▸ REQUIRED WORK
Copy everything from the start of the records down to the line containing "5: (152, 294)", including both ends. Leave the pictures out of your copy.

▸ DATA ROWS
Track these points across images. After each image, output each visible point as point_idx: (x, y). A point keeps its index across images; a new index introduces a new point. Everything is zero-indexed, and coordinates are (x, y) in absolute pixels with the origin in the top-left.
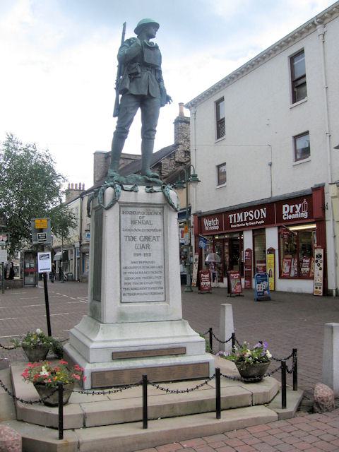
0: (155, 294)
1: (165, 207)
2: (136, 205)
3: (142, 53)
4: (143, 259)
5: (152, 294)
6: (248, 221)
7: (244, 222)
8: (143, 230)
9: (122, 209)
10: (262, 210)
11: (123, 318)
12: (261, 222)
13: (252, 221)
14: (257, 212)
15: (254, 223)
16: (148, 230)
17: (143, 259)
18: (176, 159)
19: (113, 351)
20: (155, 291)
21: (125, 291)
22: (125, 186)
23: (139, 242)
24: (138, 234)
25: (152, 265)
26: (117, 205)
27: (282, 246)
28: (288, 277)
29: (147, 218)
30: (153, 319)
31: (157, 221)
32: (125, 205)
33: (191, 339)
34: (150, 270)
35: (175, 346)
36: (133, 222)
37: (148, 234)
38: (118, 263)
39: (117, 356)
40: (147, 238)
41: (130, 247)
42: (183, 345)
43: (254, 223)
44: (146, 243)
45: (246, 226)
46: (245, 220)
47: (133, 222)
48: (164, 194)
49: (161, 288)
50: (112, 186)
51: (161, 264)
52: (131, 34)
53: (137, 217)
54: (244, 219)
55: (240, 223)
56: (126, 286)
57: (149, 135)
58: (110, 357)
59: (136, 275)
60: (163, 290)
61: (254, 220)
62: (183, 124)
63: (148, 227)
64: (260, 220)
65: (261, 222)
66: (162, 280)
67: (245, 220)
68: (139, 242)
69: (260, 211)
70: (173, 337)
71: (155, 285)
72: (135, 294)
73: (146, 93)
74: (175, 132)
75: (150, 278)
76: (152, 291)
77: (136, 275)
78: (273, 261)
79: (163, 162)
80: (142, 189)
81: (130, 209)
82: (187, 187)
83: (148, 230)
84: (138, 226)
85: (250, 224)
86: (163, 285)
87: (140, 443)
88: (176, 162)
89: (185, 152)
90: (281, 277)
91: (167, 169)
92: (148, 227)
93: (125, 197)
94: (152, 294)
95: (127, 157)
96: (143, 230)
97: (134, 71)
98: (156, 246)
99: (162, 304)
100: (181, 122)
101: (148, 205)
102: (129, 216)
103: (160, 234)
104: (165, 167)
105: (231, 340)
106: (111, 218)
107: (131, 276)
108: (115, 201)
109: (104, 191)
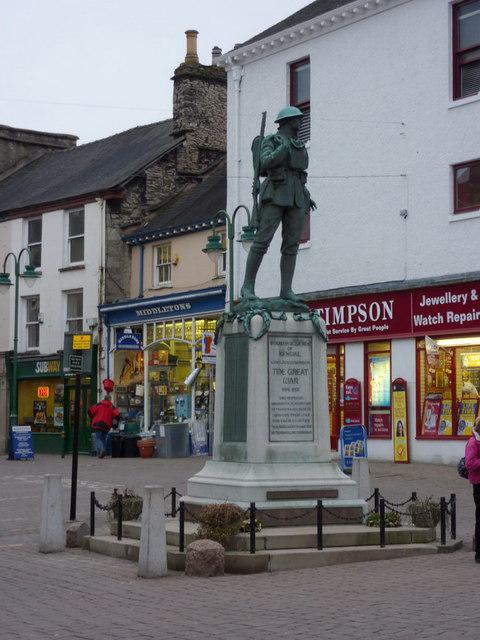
0: (303, 432)
1: (314, 338)
2: (283, 334)
3: (288, 156)
4: (291, 394)
5: (299, 433)
6: (356, 324)
7: (347, 326)
8: (292, 363)
9: (271, 339)
10: (385, 304)
11: (271, 457)
12: (382, 328)
13: (363, 325)
14: (375, 306)
15: (368, 329)
16: (297, 363)
17: (291, 394)
18: (180, 167)
19: (141, 549)
20: (304, 430)
21: (273, 429)
22: (273, 313)
23: (286, 375)
24: (286, 367)
25: (300, 401)
26: (266, 336)
27: (422, 375)
28: (434, 436)
29: (295, 349)
30: (302, 459)
31: (304, 351)
32: (276, 334)
33: (343, 482)
34: (298, 407)
35: (327, 488)
36: (282, 354)
37: (297, 367)
38: (266, 398)
39: (273, 496)
40: (296, 372)
41: (278, 382)
42: (335, 488)
43: (368, 329)
44: (294, 377)
45: (350, 335)
46: (350, 321)
47: (282, 354)
48: (313, 323)
49: (309, 426)
50: (260, 314)
51: (309, 400)
52: (272, 129)
53: (285, 348)
54: (346, 319)
55: (338, 327)
56: (275, 424)
57: (292, 251)
58: (264, 497)
59: (284, 412)
60: (311, 429)
61: (369, 323)
62: (196, 82)
63: (296, 359)
64: (380, 323)
65: (382, 328)
66: (310, 418)
67: (350, 321)
68: (286, 375)
69: (382, 306)
70: (324, 479)
71: (303, 423)
72: (283, 433)
73: (292, 204)
74: (176, 101)
75: (299, 415)
76: (302, 429)
77: (284, 412)
78: (404, 405)
79: (149, 173)
80: (290, 316)
81: (278, 340)
82: (390, 351)
83: (297, 363)
84: (287, 358)
85: (360, 329)
86: (311, 424)
87: (319, 554)
88: (180, 174)
89: (201, 150)
90: (419, 436)
91: (158, 189)
92: (296, 359)
93: (275, 326)
94: (299, 433)
95: (32, 139)
96: (292, 363)
97: (280, 178)
98: (304, 380)
99: (310, 444)
100: (192, 77)
101: (297, 335)
102: (277, 347)
103: (308, 367)
104: (154, 184)
105: (373, 498)
106: (257, 353)
107: (279, 412)
108: (265, 331)
109: (250, 319)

▸ ANSWER BELOW
Track these points across images. After each image, output each visible point as point_idx: (x, y). A point keeps its index across images; a new index introduces a new point. Everything is zero-indexed, and coordinates are (x, y) in absolute pixels with the origin in the top-left.
0: (155, 294)
1: (165, 207)
2: (136, 205)
3: (142, 53)
4: (143, 259)
5: (152, 294)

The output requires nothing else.